Task to carry out: Reproduce all of the entries below exactly, without images.

Records supplied section start

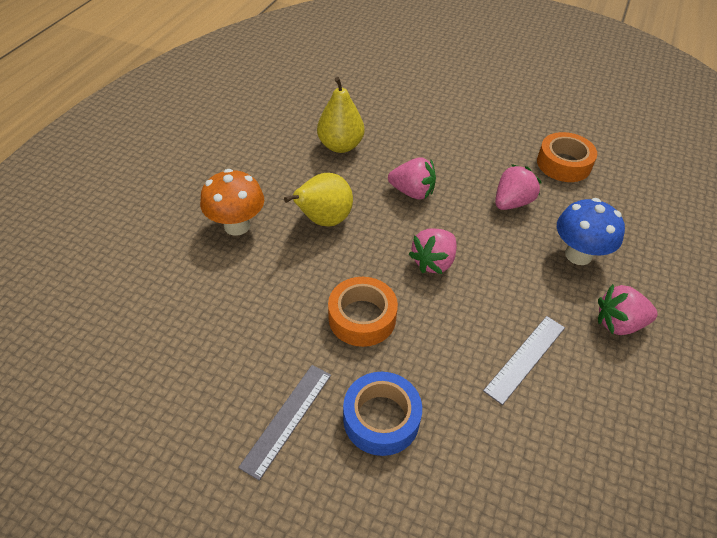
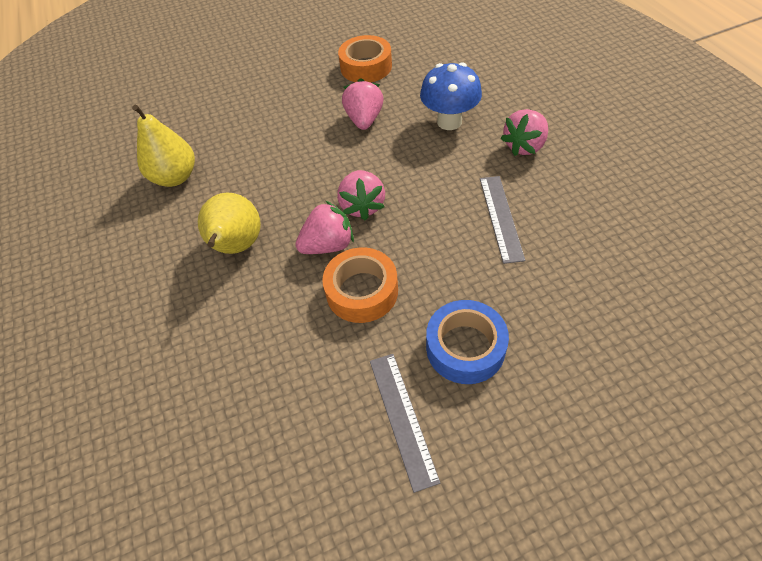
camera: 40 degrees left, 5 degrees up
(237, 226) = (163, 315): orange mushroom -> none
(412, 192) = (282, 168): pink strawberry -> pink strawberry (328, 245)

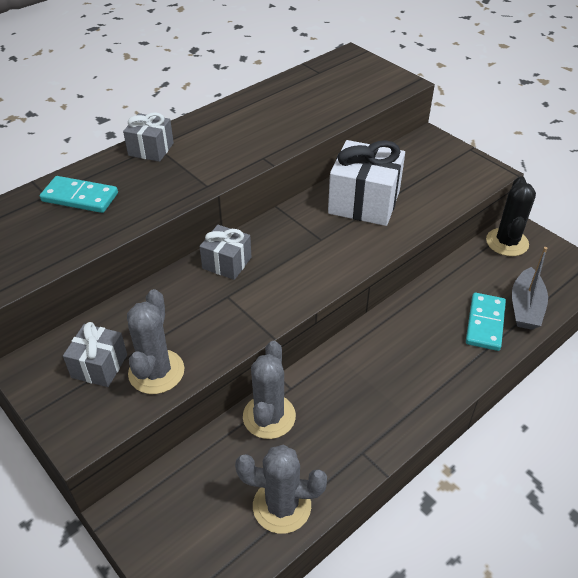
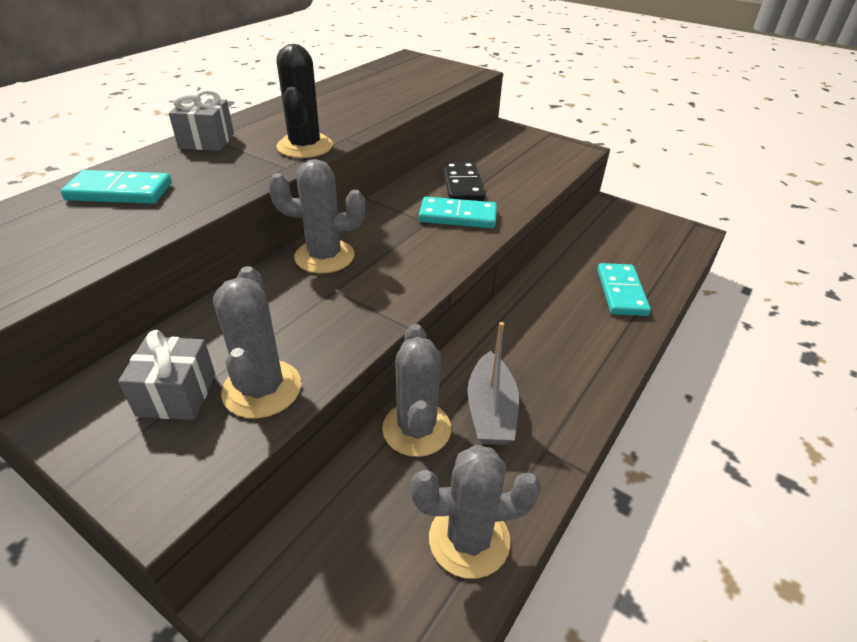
camera: 15 degrees left, 5 degrees down
(227, 263) = (324, 256): grey gift -> grey cactus
(348, 236) = (458, 216): none -> turquoise domino
(364, 202) = (462, 185): white gift -> black domino
(507, 242) = (607, 218): black cactus -> black cactus (305, 146)
(525, 307) = (654, 272): grey boat -> grey boat (490, 411)

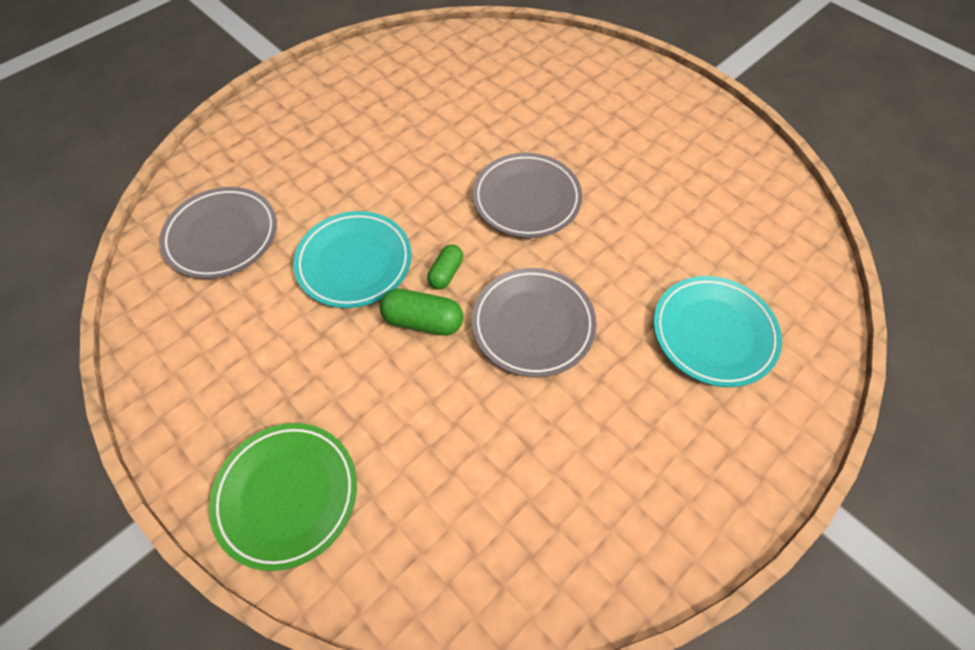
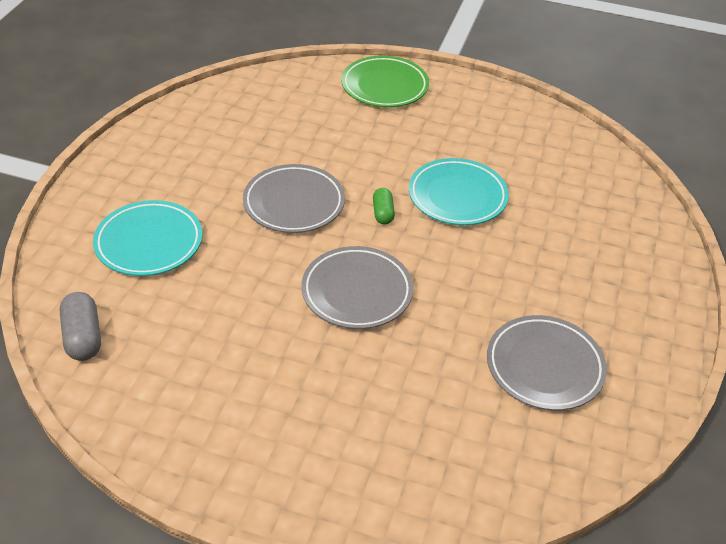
camera: 150 degrees right, 15 degrees down
(222, 236) = (571, 179): grey plate -> grey plate (544, 366)
(423, 321) = (375, 180): green capsule -> none
(794, 248) = (83, 337): none -> grey capsule

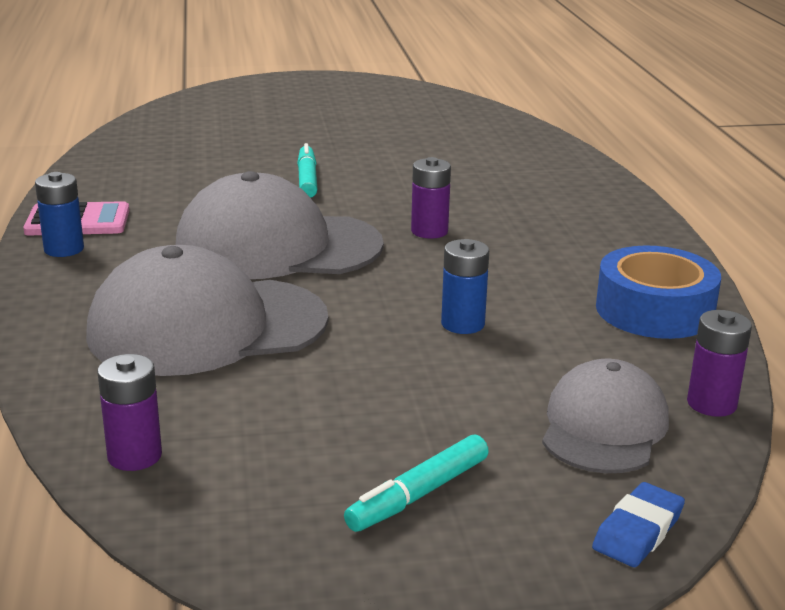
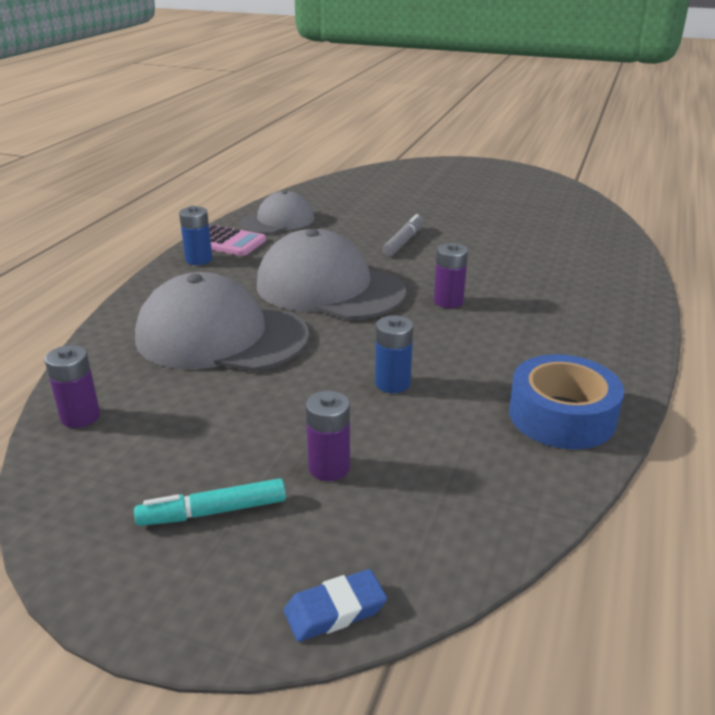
camera: 30 degrees right, 5 degrees up
(307, 179) = (403, 242): turquoise marker -> grey marker
(604, 426) = (408, 506): grey cap -> grey cap (278, 221)
(711, 404) = (521, 518): purple battery -> purple battery (329, 467)

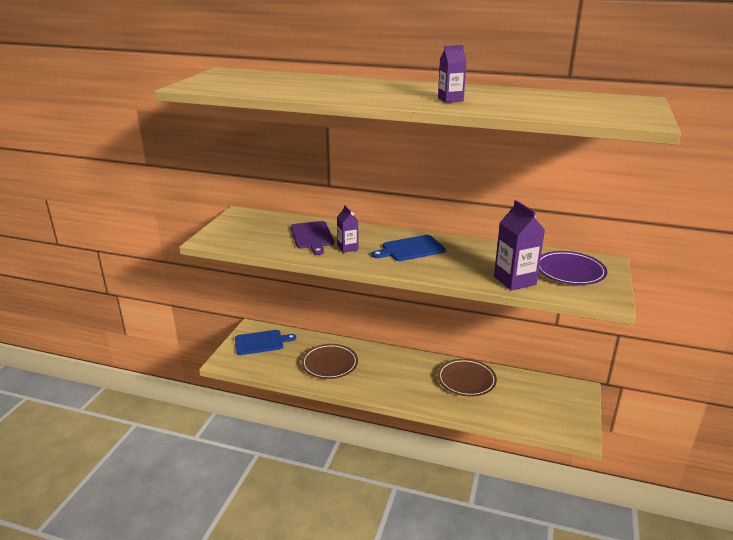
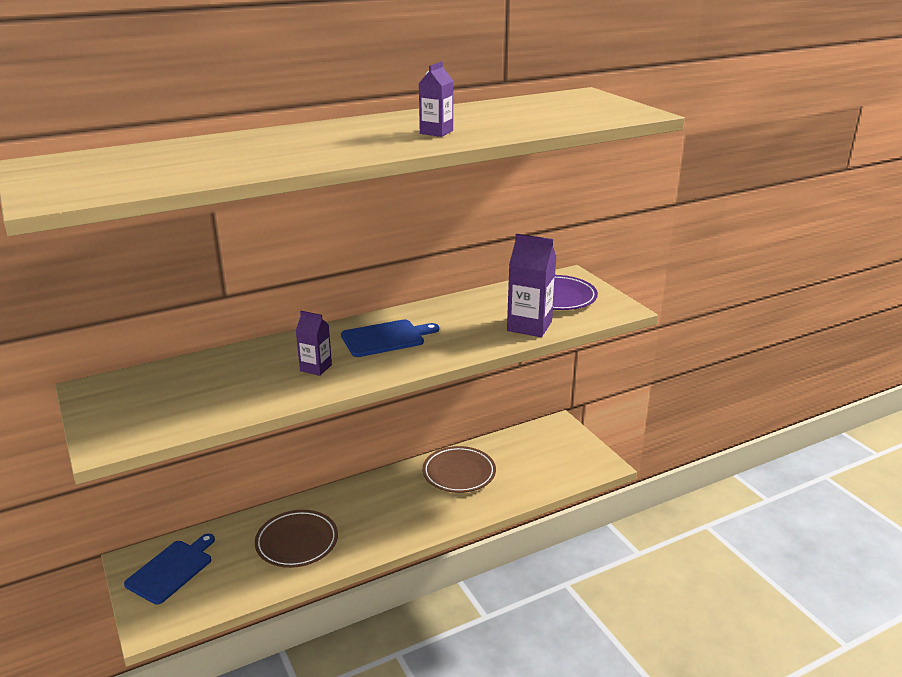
camera: 45 degrees left, 0 degrees up
(312, 236) = (249, 374): purple cutting board -> none
(411, 249) = (385, 338): blue cutting board -> blue cutting board turned 135 degrees counterclockwise

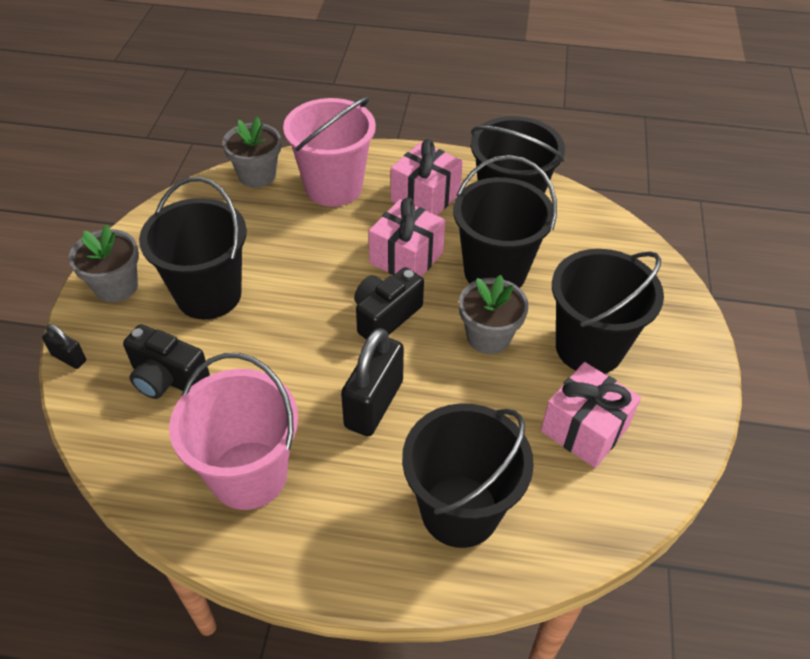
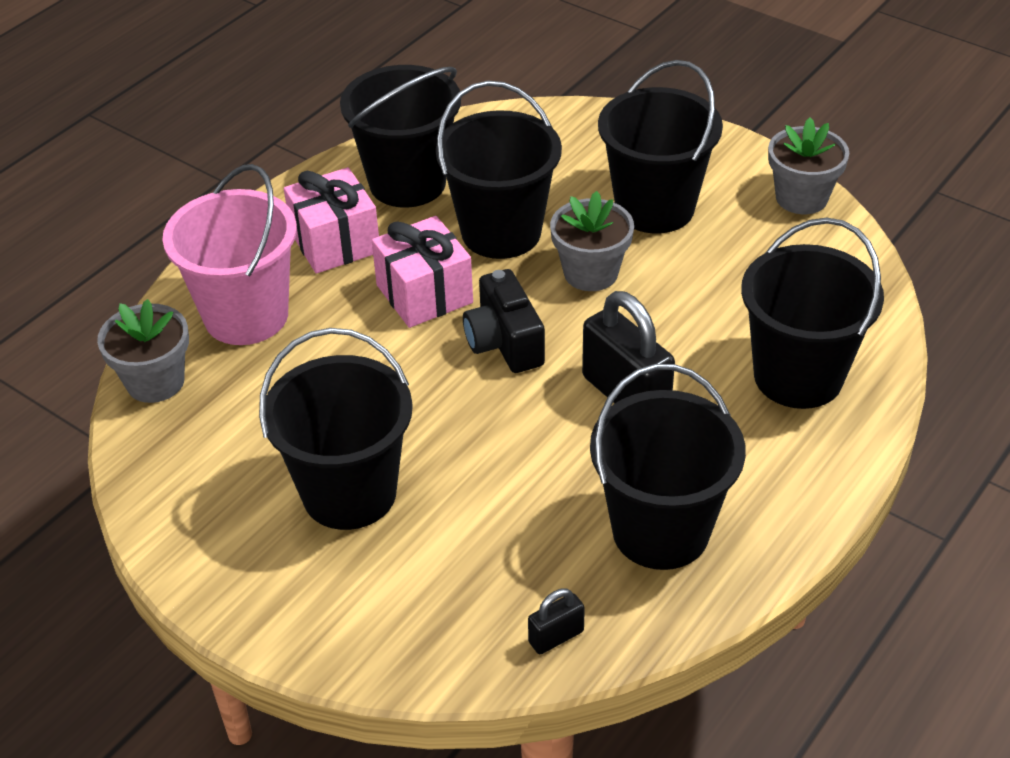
camera: 60 degrees left, 5 degrees down
(69, 358) = (360, 669): black padlock -> black padlock (556, 637)
(116, 286) = (259, 588): grey flower pot -> grey flower pot (801, 198)
(167, 378) = (466, 570): black camera -> none
(249, 475) = (660, 531): pink bucket -> black bucket
(584, 429) = (752, 253): pink gift -> none

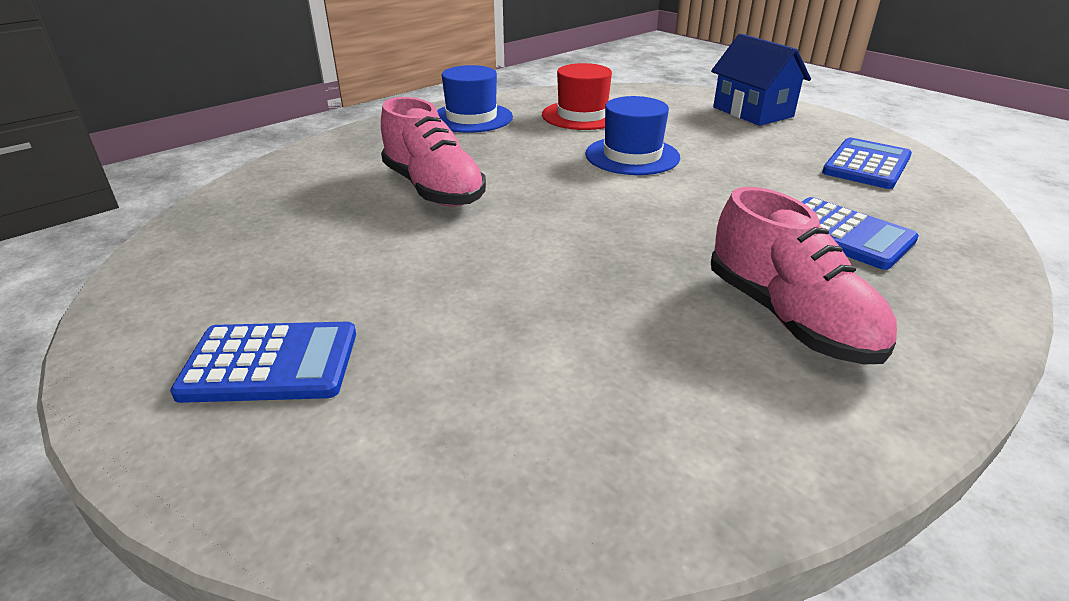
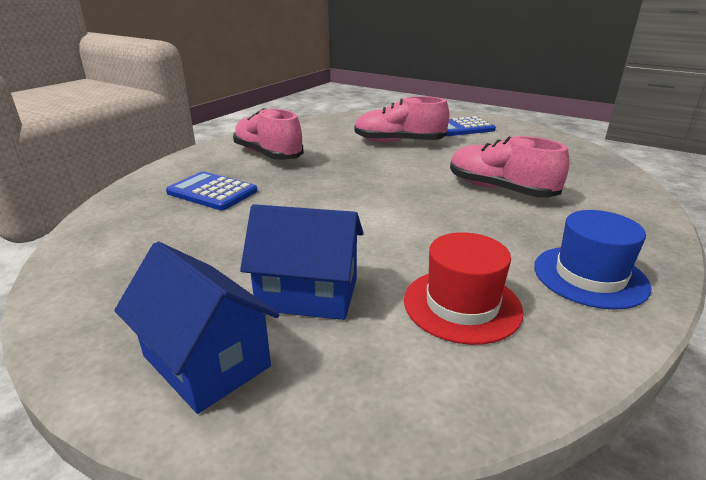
camera: 165 degrees right, 5 degrees down
(484, 321) = (399, 142): none -> pink shoe
(632, 156) = (369, 240): blue hat -> none
(692, 130) = (308, 294): none -> blue house
(866, 165) = (129, 260): blue calculator -> none

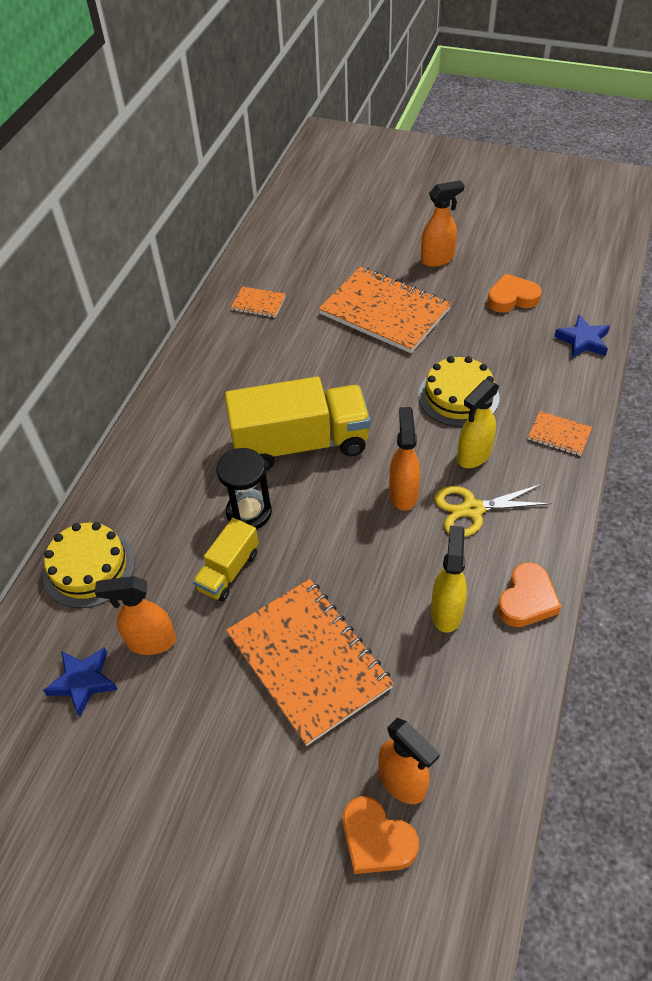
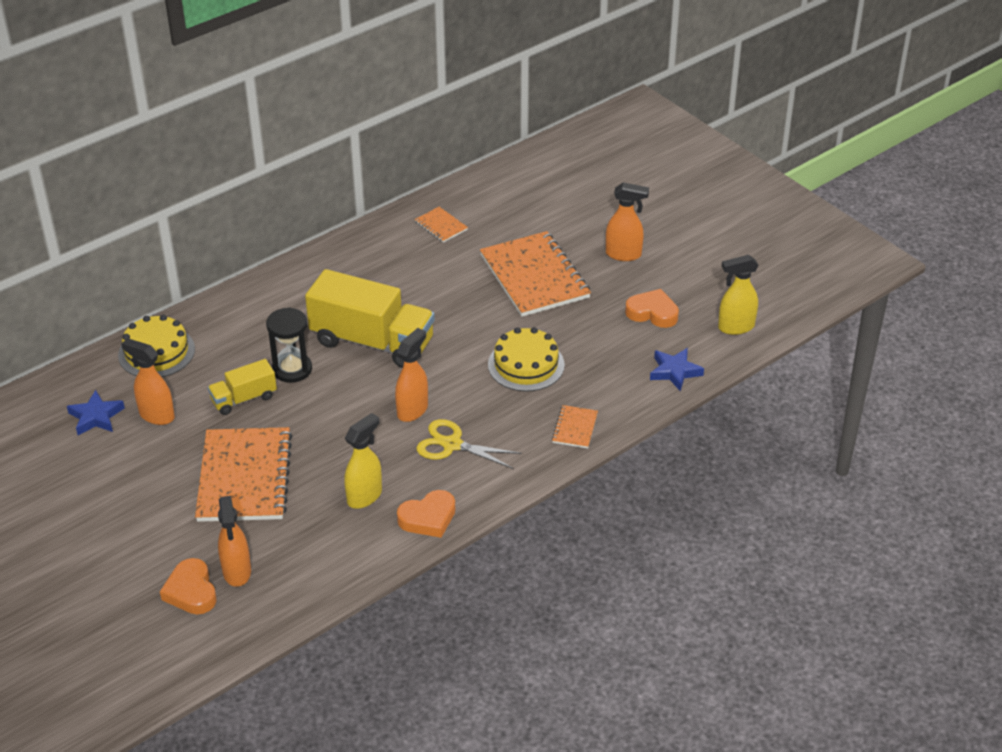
camera: 30 degrees right, 10 degrees down
(473, 456) = (492, 410): yellow spray bottle -> yellow spray bottle (735, 327)
(559, 434) = (575, 428): orange notebook -> orange notebook turned 45 degrees clockwise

Records supplied section end

Answer box:
camera: 40 degrees left, 5 degrees up
(237, 226) = (163, 315): orange mushroom -> none
(412, 192) = (282, 168): pink strawberry -> pink strawberry (328, 245)

camera: 15 degrees left, 5 degrees down
(227, 263) = (324, 256): grey gift -> grey cactus
(348, 236) = (458, 216): none -> turquoise domino
(364, 202) = (462, 185): white gift -> black domino
(507, 242) = (607, 218): black cactus -> black cactus (305, 146)
(525, 307) = (654, 272): grey boat -> grey boat (490, 411)

camera: 150 degrees right, 15 degrees down
(222, 236) = (571, 179): grey plate -> grey plate (544, 366)
(423, 321) = (375, 180): green capsule -> none
(794, 248) = (83, 337): none -> grey capsule

camera: 30 degrees right, 5 degrees up
(307, 179) = (403, 242): turquoise marker -> grey marker
(604, 426) = (408, 506): grey cap -> grey cap (278, 221)
(711, 404) = (521, 518): purple battery -> purple battery (329, 467)

camera: 45 degrees left, 0 degrees up
(312, 236) = (249, 374): purple cutting board -> none
(411, 249) = (385, 338): blue cutting board -> blue cutting board turned 135 degrees counterclockwise

camera: 60 degrees left, 5 degrees down
(69, 358) = (360, 669): black padlock -> black padlock (556, 637)
(116, 286) = (259, 588): grey flower pot -> grey flower pot (801, 198)
(167, 378) = (466, 570): black camera -> none
(249, 475) = (660, 531): pink bucket -> black bucket
(584, 429) = (752, 253): pink gift -> none

camera: 165 degrees right, 5 degrees down
(484, 321) = (399, 142): none -> pink shoe
(632, 156) = (369, 240): blue hat -> none
(692, 130) = (308, 294): none -> blue house
(866, 165) = (129, 260): blue calculator -> none

camera: 30 degrees right, 10 degrees down
(473, 456) = (492, 410): yellow spray bottle -> yellow spray bottle (735, 327)
(559, 434) = (575, 428): orange notebook -> orange notebook turned 45 degrees clockwise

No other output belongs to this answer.